++++ Data excerpt ++++
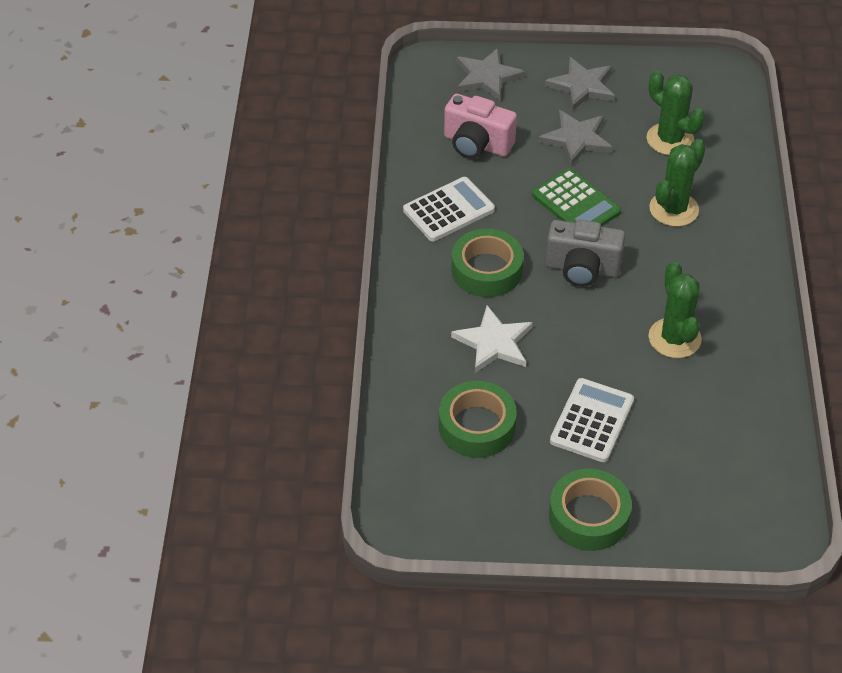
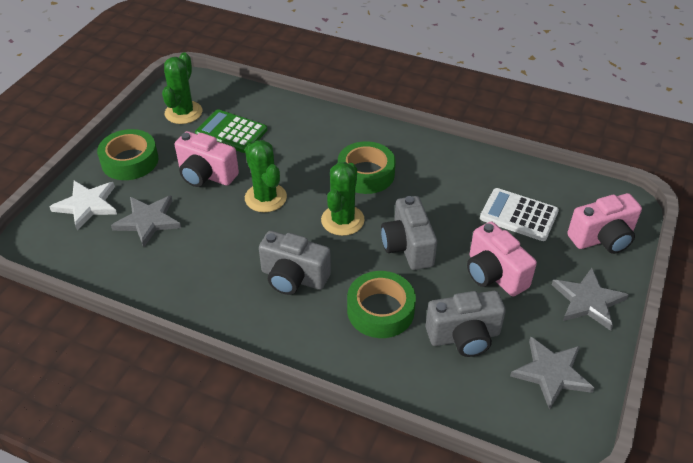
grey camera: 1 -> 3
pink camera: 1 -> 3
white calculator: 2 -> 1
++++
=== What this task involves ===
Please print all the lines above exactly as given and leave out every picture.

=== Answer for the task ===
grey camera: 1 -> 3
pink camera: 1 -> 3
white calculator: 2 -> 1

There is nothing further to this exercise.